### Task to carry out
Leave the pictures out and reproduce all the entries word for word.

### Supplied information

=== Section Start ===

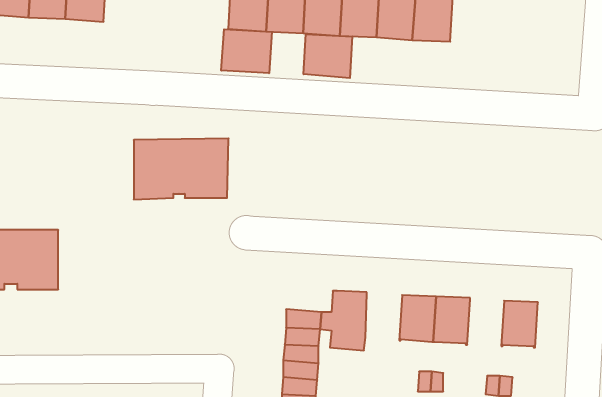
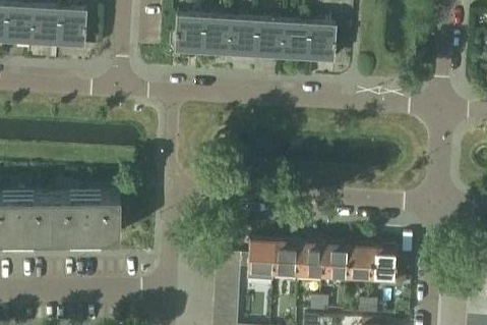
building: [221,29,272,73] -> none
building: [304,34,352,78] -> none
building: [134,138,229,199] -> [52,195,120,238]
building: none -> [272,240,299,275]
building: none -> [346,245,372,279]

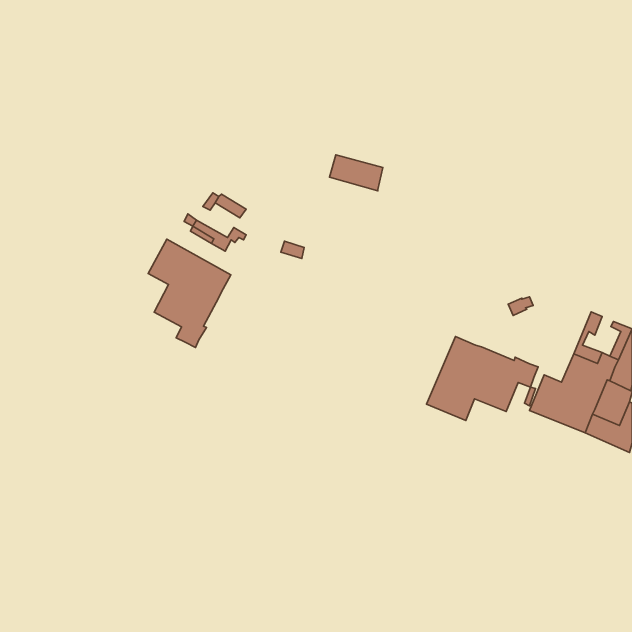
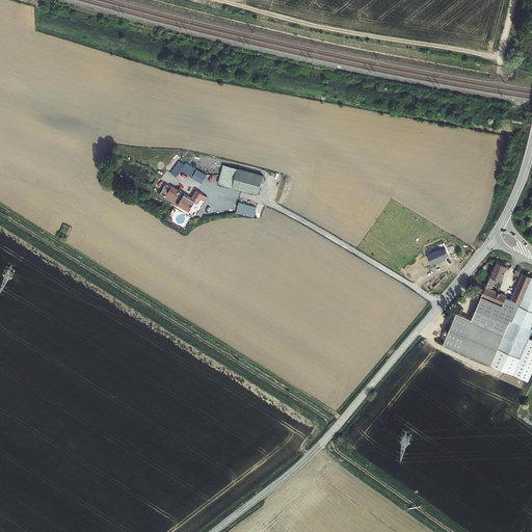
building: [330,155,383,191] -> [218,165,263,195]
building: [148,239,231,348] -> none
building: [427,336,538,420] -> none

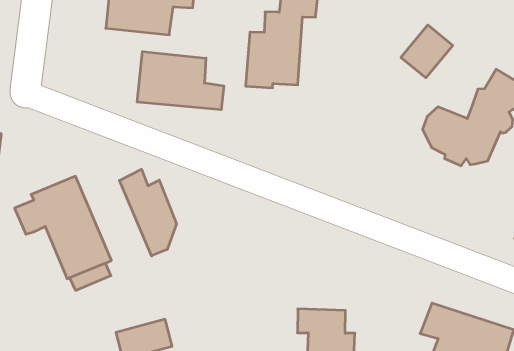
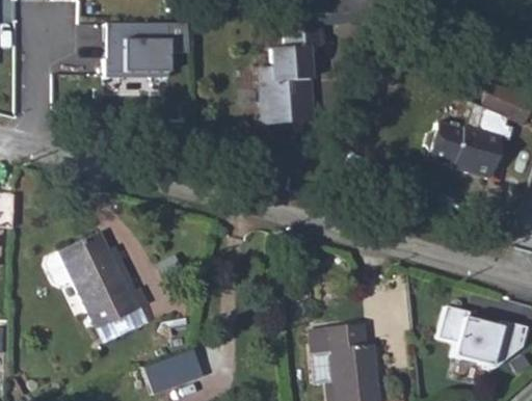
building: [401,25,453,78] -> none
building: [137,52,224,110] -> none
building: [119,169,176,256] -> none

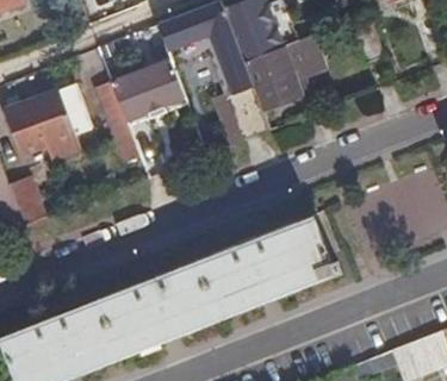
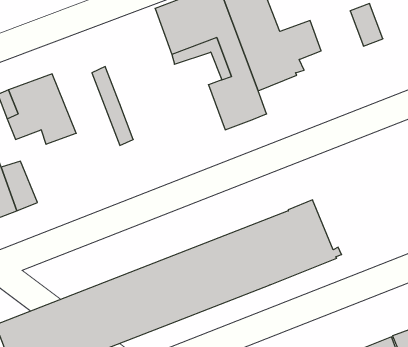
building: [111,61,182,119] -> none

=== Section End ===

### Task output
building: [221,29,272,73] -> none
building: [304,34,352,78] -> none
building: [134,138,229,199] -> [52,195,120,238]
building: none -> [272,240,299,275]
building: none -> [346,245,372,279]

building: [330,155,383,191] -> [218,165,263,195]
building: [148,239,231,348] -> none
building: [427,336,538,420] -> none

building: [401,25,453,78] -> none
building: [137,52,224,110] -> none
building: [119,169,176,256] -> none

building: [111,61,182,119] -> none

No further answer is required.